WHAT YOU WILL DO >> The lines to copy run from the one containing "RTC pin SQW: RX -> D0" to the end of the records below; repeat them exactly and include nothing else.

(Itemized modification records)
* * * * * * * * *

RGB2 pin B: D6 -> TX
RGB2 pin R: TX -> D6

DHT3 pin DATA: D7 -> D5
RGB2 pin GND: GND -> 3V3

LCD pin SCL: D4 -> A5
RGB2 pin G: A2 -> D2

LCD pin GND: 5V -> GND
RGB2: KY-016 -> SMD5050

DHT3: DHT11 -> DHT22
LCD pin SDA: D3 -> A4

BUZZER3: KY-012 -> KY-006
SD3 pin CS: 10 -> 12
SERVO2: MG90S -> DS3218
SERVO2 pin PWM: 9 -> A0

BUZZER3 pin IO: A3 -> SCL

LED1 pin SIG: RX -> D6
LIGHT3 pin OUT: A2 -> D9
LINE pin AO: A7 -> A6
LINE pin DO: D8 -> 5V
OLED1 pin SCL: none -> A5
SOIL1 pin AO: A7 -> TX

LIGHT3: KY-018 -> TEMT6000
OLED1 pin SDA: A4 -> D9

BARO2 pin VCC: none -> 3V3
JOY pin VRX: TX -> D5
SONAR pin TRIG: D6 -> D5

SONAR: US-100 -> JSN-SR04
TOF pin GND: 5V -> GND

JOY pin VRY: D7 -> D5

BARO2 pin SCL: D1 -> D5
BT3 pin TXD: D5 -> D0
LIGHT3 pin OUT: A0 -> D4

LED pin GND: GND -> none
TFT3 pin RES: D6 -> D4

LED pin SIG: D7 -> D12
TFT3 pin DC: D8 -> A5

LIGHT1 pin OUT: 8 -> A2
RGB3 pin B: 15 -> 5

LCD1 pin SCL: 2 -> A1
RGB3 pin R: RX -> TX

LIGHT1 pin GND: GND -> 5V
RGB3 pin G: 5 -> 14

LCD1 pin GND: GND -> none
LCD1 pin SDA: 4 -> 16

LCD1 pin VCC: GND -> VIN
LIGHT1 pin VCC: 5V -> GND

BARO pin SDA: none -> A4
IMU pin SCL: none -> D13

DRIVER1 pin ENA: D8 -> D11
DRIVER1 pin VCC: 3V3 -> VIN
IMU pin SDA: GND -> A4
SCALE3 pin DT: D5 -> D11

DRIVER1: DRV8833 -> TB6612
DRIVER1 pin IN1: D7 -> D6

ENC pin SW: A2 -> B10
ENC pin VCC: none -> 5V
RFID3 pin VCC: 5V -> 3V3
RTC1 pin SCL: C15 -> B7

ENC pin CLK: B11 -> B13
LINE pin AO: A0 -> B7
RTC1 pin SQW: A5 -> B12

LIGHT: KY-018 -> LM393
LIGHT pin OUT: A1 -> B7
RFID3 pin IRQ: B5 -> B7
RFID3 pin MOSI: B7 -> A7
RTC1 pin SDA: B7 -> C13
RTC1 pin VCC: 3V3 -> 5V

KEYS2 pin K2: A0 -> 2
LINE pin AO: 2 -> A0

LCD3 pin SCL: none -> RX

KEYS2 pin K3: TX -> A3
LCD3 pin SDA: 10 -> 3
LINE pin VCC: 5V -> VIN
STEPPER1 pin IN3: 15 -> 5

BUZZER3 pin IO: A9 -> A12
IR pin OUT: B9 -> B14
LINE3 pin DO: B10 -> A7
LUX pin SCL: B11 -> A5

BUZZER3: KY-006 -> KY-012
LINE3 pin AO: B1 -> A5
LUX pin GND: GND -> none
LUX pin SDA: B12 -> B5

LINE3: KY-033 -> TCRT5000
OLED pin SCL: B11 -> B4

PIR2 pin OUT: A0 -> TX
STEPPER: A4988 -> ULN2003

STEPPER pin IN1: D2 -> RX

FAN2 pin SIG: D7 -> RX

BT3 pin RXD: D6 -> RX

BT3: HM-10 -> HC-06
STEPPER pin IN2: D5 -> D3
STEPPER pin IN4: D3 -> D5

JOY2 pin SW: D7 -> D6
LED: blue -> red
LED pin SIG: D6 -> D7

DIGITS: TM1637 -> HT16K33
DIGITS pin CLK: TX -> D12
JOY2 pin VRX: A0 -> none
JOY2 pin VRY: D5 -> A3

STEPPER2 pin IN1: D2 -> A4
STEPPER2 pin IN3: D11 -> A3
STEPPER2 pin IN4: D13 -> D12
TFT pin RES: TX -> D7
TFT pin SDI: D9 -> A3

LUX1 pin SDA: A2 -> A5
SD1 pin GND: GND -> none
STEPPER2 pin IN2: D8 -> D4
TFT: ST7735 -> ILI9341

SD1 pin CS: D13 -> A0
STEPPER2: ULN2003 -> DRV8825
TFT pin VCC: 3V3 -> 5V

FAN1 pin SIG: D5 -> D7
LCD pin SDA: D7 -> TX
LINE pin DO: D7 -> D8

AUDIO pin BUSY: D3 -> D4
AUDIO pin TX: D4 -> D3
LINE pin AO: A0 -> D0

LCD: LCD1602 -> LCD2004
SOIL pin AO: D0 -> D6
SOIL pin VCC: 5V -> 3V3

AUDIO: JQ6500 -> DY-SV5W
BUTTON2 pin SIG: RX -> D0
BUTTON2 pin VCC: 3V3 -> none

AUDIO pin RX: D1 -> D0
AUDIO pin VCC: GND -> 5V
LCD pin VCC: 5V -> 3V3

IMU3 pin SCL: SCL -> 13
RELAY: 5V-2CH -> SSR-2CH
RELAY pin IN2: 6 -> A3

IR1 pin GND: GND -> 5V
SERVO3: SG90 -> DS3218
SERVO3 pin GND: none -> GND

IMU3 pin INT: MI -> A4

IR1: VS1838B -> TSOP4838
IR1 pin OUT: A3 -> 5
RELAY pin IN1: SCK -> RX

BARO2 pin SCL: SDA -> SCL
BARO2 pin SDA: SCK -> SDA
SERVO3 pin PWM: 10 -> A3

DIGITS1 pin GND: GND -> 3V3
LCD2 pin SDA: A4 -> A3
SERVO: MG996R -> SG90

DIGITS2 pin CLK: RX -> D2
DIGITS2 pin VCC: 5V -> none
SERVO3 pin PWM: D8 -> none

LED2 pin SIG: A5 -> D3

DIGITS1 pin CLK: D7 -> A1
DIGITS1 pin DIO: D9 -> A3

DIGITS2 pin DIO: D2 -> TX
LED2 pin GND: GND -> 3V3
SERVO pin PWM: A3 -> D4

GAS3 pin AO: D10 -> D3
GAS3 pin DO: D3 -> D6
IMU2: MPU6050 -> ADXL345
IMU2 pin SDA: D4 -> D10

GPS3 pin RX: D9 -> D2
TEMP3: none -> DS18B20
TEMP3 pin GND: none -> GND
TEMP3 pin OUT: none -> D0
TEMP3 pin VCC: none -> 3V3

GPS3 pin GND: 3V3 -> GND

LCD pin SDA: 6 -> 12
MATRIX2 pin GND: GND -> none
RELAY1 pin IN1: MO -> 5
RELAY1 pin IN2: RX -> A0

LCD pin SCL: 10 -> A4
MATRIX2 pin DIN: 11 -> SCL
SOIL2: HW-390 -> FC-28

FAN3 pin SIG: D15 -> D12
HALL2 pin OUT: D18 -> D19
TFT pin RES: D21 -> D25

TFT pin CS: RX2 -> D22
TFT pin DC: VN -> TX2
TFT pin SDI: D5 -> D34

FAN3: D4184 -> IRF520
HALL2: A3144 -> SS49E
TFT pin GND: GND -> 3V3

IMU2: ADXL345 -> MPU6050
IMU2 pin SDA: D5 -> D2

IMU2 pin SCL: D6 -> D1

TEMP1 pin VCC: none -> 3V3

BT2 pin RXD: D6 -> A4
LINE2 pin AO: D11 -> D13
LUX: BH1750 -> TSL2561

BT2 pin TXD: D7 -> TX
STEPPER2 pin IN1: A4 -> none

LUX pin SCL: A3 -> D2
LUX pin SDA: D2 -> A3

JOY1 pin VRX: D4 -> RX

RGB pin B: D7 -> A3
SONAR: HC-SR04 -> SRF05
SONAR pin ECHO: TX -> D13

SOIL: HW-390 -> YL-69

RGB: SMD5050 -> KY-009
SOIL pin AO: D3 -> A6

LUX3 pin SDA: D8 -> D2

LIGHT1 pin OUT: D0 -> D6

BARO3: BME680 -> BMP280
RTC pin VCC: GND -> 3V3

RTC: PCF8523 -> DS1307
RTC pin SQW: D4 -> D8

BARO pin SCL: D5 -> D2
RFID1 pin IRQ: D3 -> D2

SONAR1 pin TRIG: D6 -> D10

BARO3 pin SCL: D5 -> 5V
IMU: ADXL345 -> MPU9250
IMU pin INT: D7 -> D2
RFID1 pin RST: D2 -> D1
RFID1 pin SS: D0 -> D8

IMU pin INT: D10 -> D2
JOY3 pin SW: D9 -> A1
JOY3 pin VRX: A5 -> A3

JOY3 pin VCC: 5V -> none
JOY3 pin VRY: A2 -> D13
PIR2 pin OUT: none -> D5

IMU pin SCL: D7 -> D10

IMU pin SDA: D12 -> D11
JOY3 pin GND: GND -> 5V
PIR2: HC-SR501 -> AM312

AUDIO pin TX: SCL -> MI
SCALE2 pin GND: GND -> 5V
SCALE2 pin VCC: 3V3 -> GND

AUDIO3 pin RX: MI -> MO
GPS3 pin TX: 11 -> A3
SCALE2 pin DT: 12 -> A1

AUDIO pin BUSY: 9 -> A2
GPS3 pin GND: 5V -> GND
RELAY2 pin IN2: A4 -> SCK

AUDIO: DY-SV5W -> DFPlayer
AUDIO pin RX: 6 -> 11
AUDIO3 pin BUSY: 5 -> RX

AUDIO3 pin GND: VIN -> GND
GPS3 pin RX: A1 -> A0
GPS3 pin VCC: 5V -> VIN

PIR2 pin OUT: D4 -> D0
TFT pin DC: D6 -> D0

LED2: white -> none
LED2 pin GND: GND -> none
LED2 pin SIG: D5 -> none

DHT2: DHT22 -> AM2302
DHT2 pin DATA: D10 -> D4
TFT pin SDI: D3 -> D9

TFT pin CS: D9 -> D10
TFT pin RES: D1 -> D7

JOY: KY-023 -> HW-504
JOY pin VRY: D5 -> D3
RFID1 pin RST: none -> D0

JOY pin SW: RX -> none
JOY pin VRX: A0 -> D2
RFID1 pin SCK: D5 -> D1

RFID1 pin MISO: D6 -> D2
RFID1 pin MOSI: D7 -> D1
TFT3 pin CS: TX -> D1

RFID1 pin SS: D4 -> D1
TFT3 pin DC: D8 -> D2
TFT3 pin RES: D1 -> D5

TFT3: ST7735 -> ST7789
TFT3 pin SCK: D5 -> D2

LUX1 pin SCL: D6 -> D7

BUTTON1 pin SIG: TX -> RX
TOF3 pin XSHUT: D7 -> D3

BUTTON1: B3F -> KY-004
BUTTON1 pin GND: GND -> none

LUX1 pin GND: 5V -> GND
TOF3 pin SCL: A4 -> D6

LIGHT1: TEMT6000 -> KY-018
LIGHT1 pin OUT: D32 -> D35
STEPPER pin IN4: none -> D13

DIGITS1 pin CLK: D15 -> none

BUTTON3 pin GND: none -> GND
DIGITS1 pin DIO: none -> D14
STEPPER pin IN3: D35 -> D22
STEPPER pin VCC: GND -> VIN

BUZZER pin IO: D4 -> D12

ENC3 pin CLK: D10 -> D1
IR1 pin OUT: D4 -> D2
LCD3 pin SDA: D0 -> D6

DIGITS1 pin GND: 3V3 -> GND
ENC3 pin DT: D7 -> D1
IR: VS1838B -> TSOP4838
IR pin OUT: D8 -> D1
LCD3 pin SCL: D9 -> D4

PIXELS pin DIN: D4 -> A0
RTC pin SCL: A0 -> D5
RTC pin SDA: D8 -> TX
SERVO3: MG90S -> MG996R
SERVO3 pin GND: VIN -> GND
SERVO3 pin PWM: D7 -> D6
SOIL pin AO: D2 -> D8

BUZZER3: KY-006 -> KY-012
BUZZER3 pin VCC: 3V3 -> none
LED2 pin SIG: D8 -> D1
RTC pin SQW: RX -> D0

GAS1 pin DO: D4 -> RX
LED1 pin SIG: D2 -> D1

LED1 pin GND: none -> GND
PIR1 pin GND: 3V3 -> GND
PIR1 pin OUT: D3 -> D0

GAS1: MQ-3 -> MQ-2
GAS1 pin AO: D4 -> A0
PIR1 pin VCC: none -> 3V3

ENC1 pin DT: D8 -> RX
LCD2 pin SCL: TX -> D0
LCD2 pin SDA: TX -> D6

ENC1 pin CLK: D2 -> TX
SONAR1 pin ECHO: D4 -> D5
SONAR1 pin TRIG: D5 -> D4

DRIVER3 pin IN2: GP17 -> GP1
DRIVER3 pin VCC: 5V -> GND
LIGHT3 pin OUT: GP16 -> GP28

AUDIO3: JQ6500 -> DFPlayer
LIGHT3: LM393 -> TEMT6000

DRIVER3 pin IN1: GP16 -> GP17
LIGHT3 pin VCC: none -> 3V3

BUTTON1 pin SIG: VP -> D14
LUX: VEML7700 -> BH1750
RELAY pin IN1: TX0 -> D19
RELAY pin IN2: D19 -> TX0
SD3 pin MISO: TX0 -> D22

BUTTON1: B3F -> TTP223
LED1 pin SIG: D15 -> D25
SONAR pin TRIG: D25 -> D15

* * * * * * * * *

SOLUTION TO THIS TASK >>
RTC pin SQW: RX -> D0

GAS1 pin DO: D4 -> RX
LED1 pin SIG: D2 -> D1

LED1 pin GND: none -> GND
PIR1 pin GND: 3V3 -> GND
PIR1 pin OUT: D3 -> D0

GAS1: MQ-3 -> MQ-2
GAS1 pin AO: D4 -> A0
PIR1 pin VCC: none -> 3V3

ENC1 pin DT: D8 -> RX
LCD2 pin SCL: TX -> D0
LCD2 pin SDA: TX -> D6

ENC1 pin CLK: D2 -> TX
SONAR1 pin ECHO: D4 -> D5
SONAR1 pin TRIG: D5 -> D4

DRIVER3 pin IN2: GP17 -> GP1
DRIVER3 pin VCC: 5V -> GND
LIGHT3 pin OUT: GP16 -> GP28

AUDIO3: JQ6500 -> DFPlayer
LIGHT3: LM393 -> TEMT6000

DRIVER3 pin IN1: GP16 -> GP17
LIGHT3 pin VCC: none -> 3V3

BUTTON1 pin SIG: VP -> D14
LUX: VEML7700 -> BH1750
RELAY pin IN1: TX0 -> D19
RELAY pin IN2: D19 -> TX0
SD3 pin MISO: TX0 -> D22

BUTTON1: B3F -> TTP223
LED1 pin SIG: D15 -> D25
SONAR pin TRIG: D25 -> D15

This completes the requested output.